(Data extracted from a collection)

-- -- --

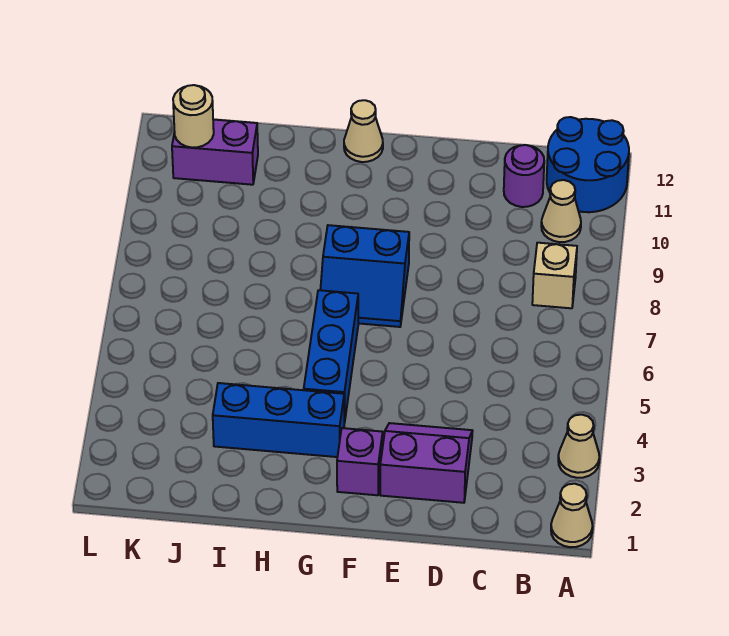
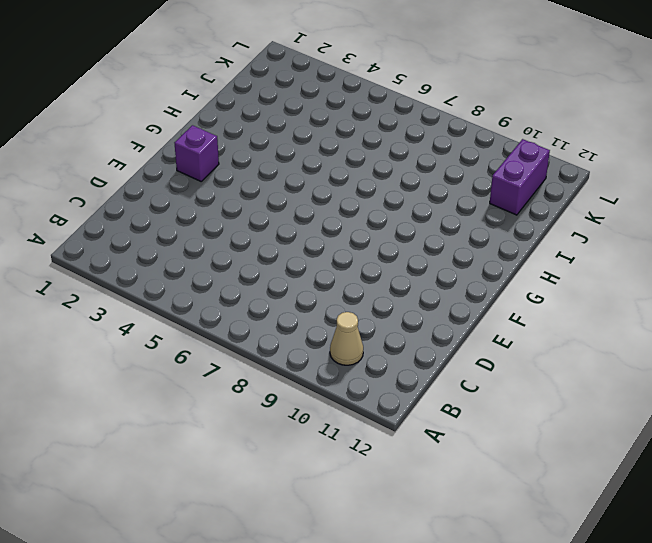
none -> tan cone A1 level 1
none -> tan cone A3 level 1
none -> blue round brick A11:B12 level 1

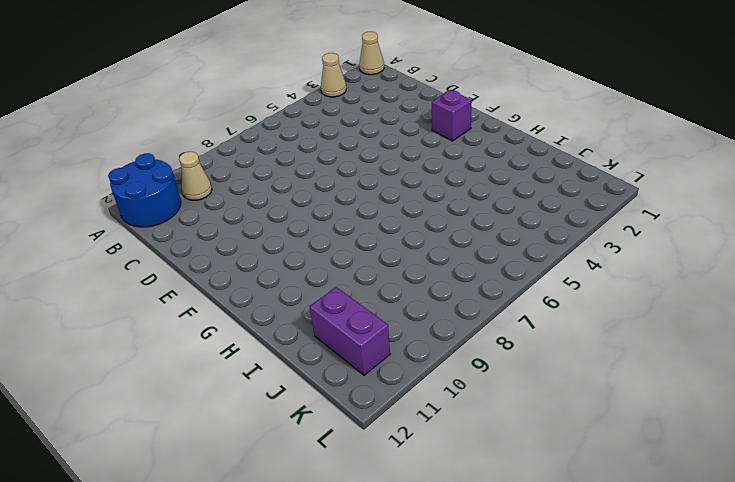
none -> tan brick B8 level 1
none -> purple round brick C11 level 1
none -> purple slope D2:E3 level 1 top 2

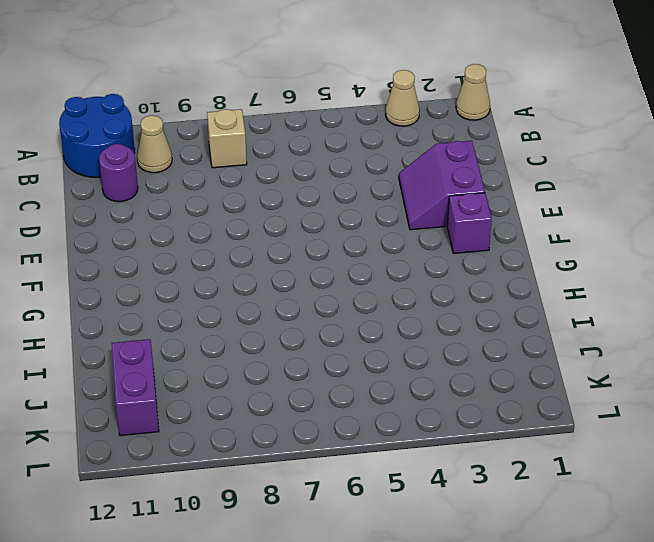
none -> blue slope F7:G8 level 1 top 8
none -> blue brick G3:I3 level 1
none -> blue brick G4:G6 level 1

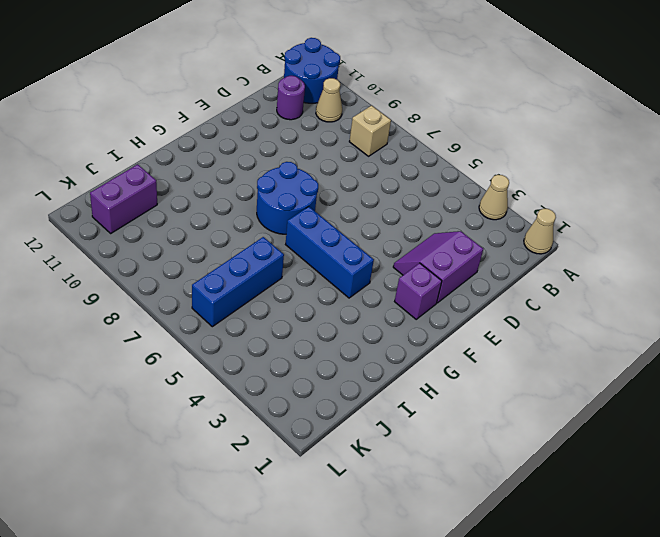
blue round brick F7:G8 level 1 -> blue slope F7:G8 level 1 top 8
blue brick I6:K6 level 1 -> blue brick G3:I3 level 1
none -> tan cone G12 level 1
none -> tan round brick K11 level 2

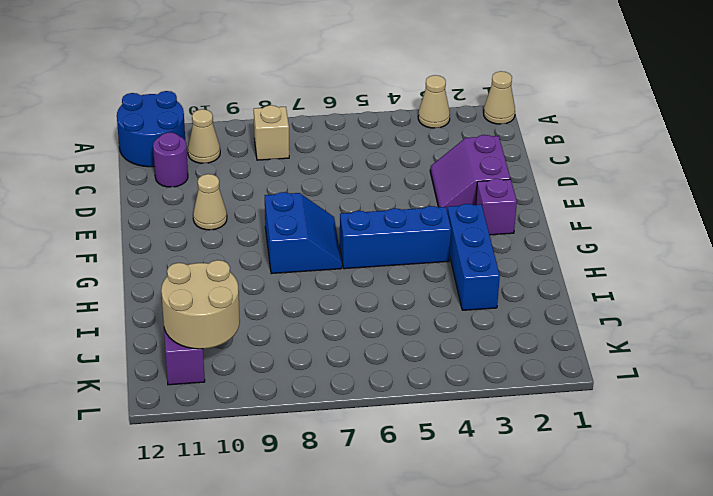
tan cone E10 level 1 -> tan cone G12 level 1
tan round brick J10:K11 level 2 -> tan round brick K11 level 2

-- -- --

PROMPT => Pictures in the records above are to be left out of an otherwise exact copy.

RESULT FOR THIS EXERCISE =>
none -> tan cone A1 level 1
none -> tan cone A3 level 1
none -> blue round brick A11:B12 level 1

none -> tan brick B8 level 1
none -> purple round brick C11 level 1
none -> purple slope D2:E3 level 1 top 2

none -> blue slope F7:G8 level 1 top 8
none -> blue brick G3:I3 level 1
none -> blue brick G4:G6 level 1

blue round brick F7:G8 level 1 -> blue slope F7:G8 level 1 top 8
blue brick I6:K6 level 1 -> blue brick G3:I3 level 1
none -> tan cone G12 level 1
none -> tan round brick K11 level 2

tan cone E10 level 1 -> tan cone G12 level 1
tan round brick J10:K11 level 2 -> tan round brick K11 level 2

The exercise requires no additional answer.